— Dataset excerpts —
[Start of Attachment]

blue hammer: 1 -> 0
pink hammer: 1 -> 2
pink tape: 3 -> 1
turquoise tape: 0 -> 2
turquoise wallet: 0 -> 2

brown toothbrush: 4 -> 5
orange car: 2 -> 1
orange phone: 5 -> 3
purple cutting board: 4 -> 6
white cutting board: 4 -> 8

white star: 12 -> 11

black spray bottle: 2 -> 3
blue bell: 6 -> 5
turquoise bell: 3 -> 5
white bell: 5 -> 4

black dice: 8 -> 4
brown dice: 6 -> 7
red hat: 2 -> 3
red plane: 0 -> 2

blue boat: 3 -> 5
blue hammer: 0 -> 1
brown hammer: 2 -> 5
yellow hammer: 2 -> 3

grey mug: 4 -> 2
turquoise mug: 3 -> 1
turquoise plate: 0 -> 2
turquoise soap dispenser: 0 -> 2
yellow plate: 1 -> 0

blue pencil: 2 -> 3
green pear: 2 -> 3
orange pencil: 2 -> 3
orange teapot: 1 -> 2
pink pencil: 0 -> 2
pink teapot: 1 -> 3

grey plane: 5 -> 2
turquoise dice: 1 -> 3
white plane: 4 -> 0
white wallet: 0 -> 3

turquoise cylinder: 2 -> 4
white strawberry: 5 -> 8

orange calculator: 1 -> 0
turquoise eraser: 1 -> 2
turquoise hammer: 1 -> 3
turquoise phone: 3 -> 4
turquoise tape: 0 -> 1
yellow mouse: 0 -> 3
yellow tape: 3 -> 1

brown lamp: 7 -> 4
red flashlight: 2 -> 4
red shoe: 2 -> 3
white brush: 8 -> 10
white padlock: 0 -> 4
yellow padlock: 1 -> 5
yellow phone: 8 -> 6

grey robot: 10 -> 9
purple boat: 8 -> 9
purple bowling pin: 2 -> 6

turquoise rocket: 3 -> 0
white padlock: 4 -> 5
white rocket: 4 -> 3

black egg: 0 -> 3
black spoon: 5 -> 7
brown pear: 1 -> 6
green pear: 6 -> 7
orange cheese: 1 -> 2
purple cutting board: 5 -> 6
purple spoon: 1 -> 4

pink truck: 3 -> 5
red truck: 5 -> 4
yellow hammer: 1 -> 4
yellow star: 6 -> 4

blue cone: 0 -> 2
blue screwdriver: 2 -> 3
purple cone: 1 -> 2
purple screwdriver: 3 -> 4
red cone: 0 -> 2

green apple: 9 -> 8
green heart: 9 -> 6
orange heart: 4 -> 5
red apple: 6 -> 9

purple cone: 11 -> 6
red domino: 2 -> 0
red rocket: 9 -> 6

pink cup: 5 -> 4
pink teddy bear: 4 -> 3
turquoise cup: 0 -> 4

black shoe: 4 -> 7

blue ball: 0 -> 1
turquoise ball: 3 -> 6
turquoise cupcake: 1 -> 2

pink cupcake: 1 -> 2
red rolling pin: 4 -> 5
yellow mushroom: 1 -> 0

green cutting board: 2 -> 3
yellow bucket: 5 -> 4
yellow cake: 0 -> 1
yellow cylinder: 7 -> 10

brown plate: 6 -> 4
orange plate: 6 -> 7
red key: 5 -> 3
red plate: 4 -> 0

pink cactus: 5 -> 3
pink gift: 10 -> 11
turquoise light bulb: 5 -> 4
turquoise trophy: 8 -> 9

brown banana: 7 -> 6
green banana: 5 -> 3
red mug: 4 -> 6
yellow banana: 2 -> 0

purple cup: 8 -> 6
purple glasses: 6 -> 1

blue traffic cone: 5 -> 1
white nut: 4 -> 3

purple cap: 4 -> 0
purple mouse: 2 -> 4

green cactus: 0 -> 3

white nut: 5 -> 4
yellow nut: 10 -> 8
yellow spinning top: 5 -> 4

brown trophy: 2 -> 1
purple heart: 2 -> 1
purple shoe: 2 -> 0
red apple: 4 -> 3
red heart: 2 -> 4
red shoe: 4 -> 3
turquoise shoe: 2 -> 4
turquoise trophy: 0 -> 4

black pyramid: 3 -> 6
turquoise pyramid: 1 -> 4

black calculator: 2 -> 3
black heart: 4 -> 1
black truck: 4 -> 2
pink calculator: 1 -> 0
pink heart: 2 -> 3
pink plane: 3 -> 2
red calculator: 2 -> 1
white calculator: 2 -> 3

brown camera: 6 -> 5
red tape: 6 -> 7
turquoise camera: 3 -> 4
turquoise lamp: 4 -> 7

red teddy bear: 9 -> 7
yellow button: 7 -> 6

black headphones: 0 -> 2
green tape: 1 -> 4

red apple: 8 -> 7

[End of Attachment]

— REQUIRED ACTION —
Given the records above, restate word for word only the lines starting at the one with "turquoise soap dispenser: 0 -> 2" and ending at the one with "turquoise shoe: 2 -> 4".

— RESULT —
turquoise soap dispenser: 0 -> 2
yellow plate: 1 -> 0

blue pencil: 2 -> 3
green pear: 2 -> 3
orange pencil: 2 -> 3
orange teapot: 1 -> 2
pink pencil: 0 -> 2
pink teapot: 1 -> 3

grey plane: 5 -> 2
turquoise dice: 1 -> 3
white plane: 4 -> 0
white wallet: 0 -> 3

turquoise cylinder: 2 -> 4
white strawberry: 5 -> 8

orange calculator: 1 -> 0
turquoise eraser: 1 -> 2
turquoise hammer: 1 -> 3
turquoise phone: 3 -> 4
turquoise tape: 0 -> 1
yellow mouse: 0 -> 3
yellow tape: 3 -> 1

brown lamp: 7 -> 4
red flashlight: 2 -> 4
red shoe: 2 -> 3
white brush: 8 -> 10
white padlock: 0 -> 4
yellow padlock: 1 -> 5
yellow phone: 8 -> 6

grey robot: 10 -> 9
purple boat: 8 -> 9
purple bowling pin: 2 -> 6

turquoise rocket: 3 -> 0
white padlock: 4 -> 5
white rocket: 4 -> 3

black egg: 0 -> 3
black spoon: 5 -> 7
brown pear: 1 -> 6
green pear: 6 -> 7
orange cheese: 1 -> 2
purple cutting board: 5 -> 6
purple spoon: 1 -> 4

pink truck: 3 -> 5
red truck: 5 -> 4
yellow hammer: 1 -> 4
yellow star: 6 -> 4

blue cone: 0 -> 2
blue screwdriver: 2 -> 3
purple cone: 1 -> 2
purple screwdriver: 3 -> 4
red cone: 0 -> 2

green apple: 9 -> 8
green heart: 9 -> 6
orange heart: 4 -> 5
red apple: 6 -> 9

purple cone: 11 -> 6
red domino: 2 -> 0
red rocket: 9 -> 6

pink cup: 5 -> 4
pink teddy bear: 4 -> 3
turquoise cup: 0 -> 4

black shoe: 4 -> 7

blue ball: 0 -> 1
turquoise ball: 3 -> 6
turquoise cupcake: 1 -> 2

pink cupcake: 1 -> 2
red rolling pin: 4 -> 5
yellow mushroom: 1 -> 0

green cutting board: 2 -> 3
yellow bucket: 5 -> 4
yellow cake: 0 -> 1
yellow cylinder: 7 -> 10

brown plate: 6 -> 4
orange plate: 6 -> 7
red key: 5 -> 3
red plate: 4 -> 0

pink cactus: 5 -> 3
pink gift: 10 -> 11
turquoise light bulb: 5 -> 4
turquoise trophy: 8 -> 9

brown banana: 7 -> 6
green banana: 5 -> 3
red mug: 4 -> 6
yellow banana: 2 -> 0

purple cup: 8 -> 6
purple glasses: 6 -> 1

blue traffic cone: 5 -> 1
white nut: 4 -> 3

purple cap: 4 -> 0
purple mouse: 2 -> 4

green cactus: 0 -> 3

white nut: 5 -> 4
yellow nut: 10 -> 8
yellow spinning top: 5 -> 4

brown trophy: 2 -> 1
purple heart: 2 -> 1
purple shoe: 2 -> 0
red apple: 4 -> 3
red heart: 2 -> 4
red shoe: 4 -> 3
turquoise shoe: 2 -> 4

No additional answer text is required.